**YOUR TASK**
In the records below, find each line containing the word "tumbler" and copy it.

######

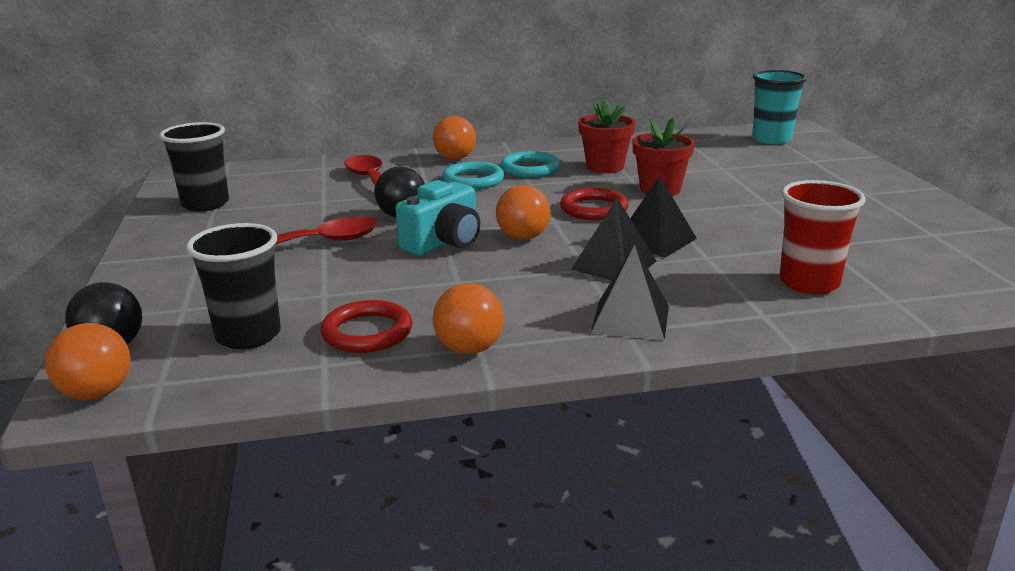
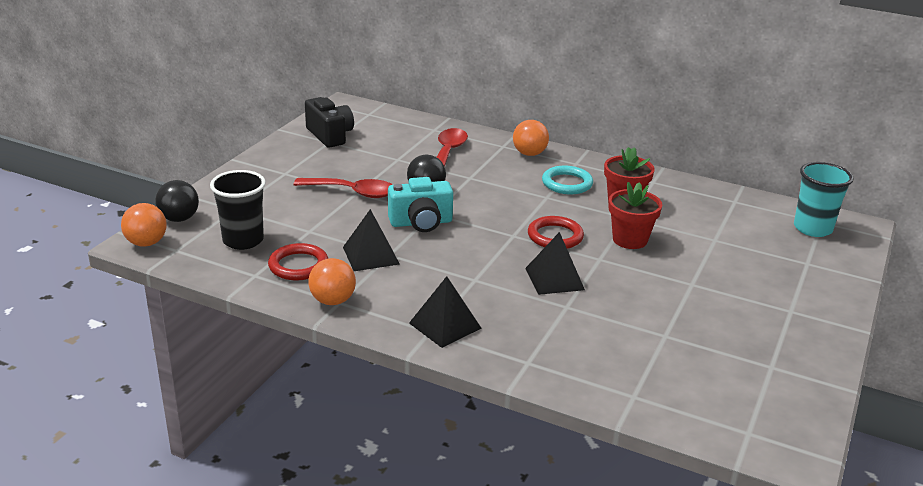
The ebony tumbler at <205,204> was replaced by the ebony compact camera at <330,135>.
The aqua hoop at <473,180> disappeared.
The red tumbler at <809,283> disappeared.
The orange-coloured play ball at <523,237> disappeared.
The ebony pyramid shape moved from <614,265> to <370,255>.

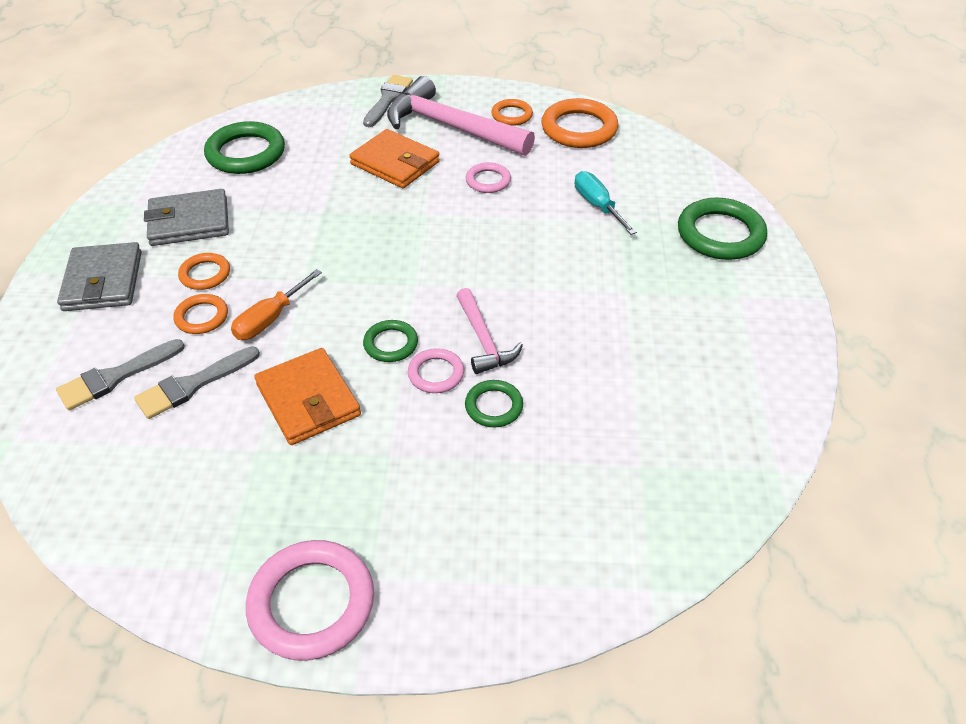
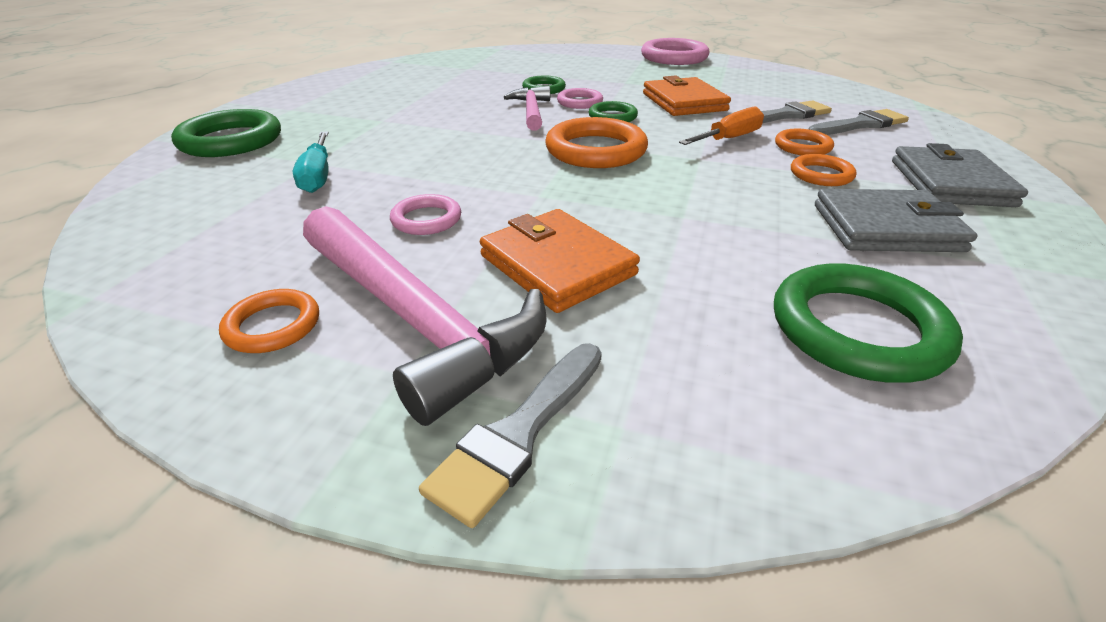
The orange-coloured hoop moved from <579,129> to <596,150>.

######

**EXERCISE RESPONSE**
The ebony tumbler at <205,204> was replaced by the ebony compact camera at <330,135>.
The red tumbler at <809,283> disappeared.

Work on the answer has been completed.